## INSTRUCTIONS TO FOLLOW
If a line below holds the word "plate", count it; then say how many such lines there are and nothing else.

SUPPLIED DATA Block Start

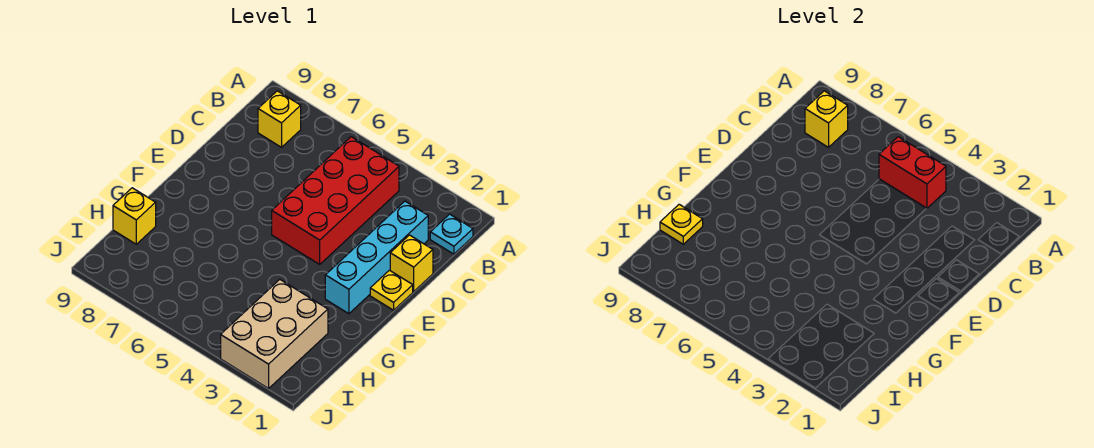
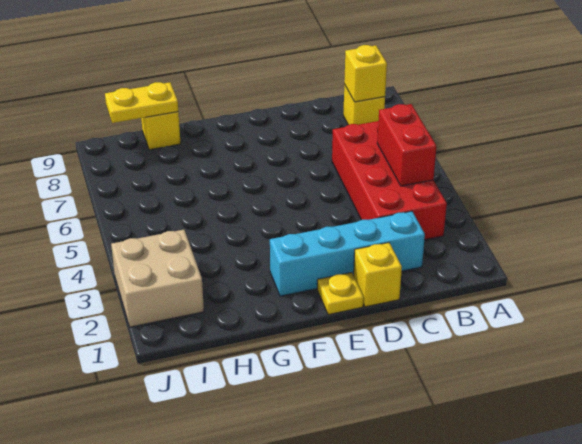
cyan plate B1 level 1 -> none
red brick B4:E5 level 1 -> red brick B3:C6 level 1
tan brick H2:J3 level 1 -> tan brick I2:J3 level 1
yellow plate H9 level 2 -> yellow plate H9:I9 level 2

SUPPLIED DATA Block End

## EXERCISE ANSWER
2